[Task input — start]

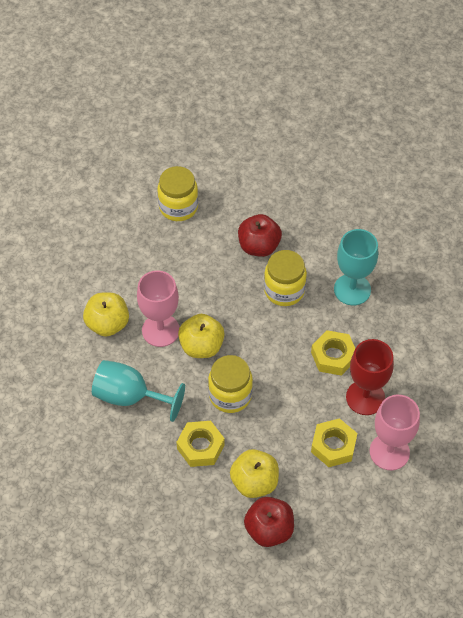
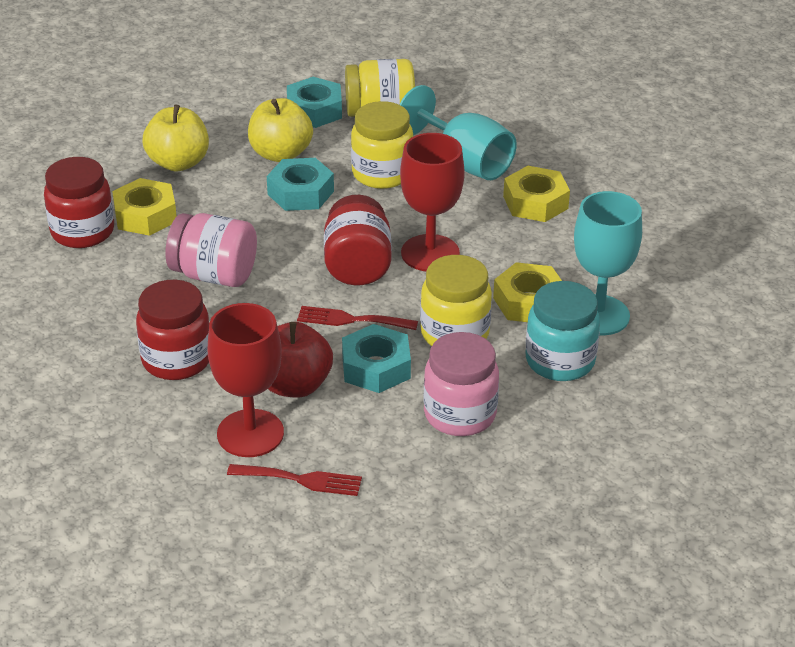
pink goblet: [137,270,180,347] [370,395,420,470] = 2 -> none = 0
pink jar: none = 0 -> [165,213,257,287] [423,332,499,436] = 2
red apple: [238,214,282,257] [244,497,294,547] = 2 -> [268,322,333,398] = 1
red fork: none = 0 -> [227,464,362,496] [297,306,418,330] = 2
red goblet: [346,339,394,415] = 1 -> [207,303,284,457] [400,133,465,271] = 2
red jar: none = 0 -> [44,157,114,248] [136,280,209,380] [324,195,392,285] = 3
turquoise jar: none = 0 -> [526,281,600,381] = 1
turquoise nut: none = 0 -> [267,158,334,211] [287,77,342,128] [342,324,411,393] = 3
yellow apple: [83,292,129,337] [178,314,225,358] [230,449,279,498] = 3 -> [142,105,209,172] [248,98,313,162] = 2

[Task input — finish]

> [What is expected]: Only these lines should appear in the reply: the one containing "red jar: none", the last line of the data, and all lines between them, each copied exactly.

> [Your response]:
red jar: none = 0 -> [44,157,114,248] [136,280,209,380] [324,195,392,285] = 3
turquoise jar: none = 0 -> [526,281,600,381] = 1
turquoise nut: none = 0 -> [267,158,334,211] [287,77,342,128] [342,324,411,393] = 3
yellow apple: [83,292,129,337] [178,314,225,358] [230,449,279,498] = 3 -> [142,105,209,172] [248,98,313,162] = 2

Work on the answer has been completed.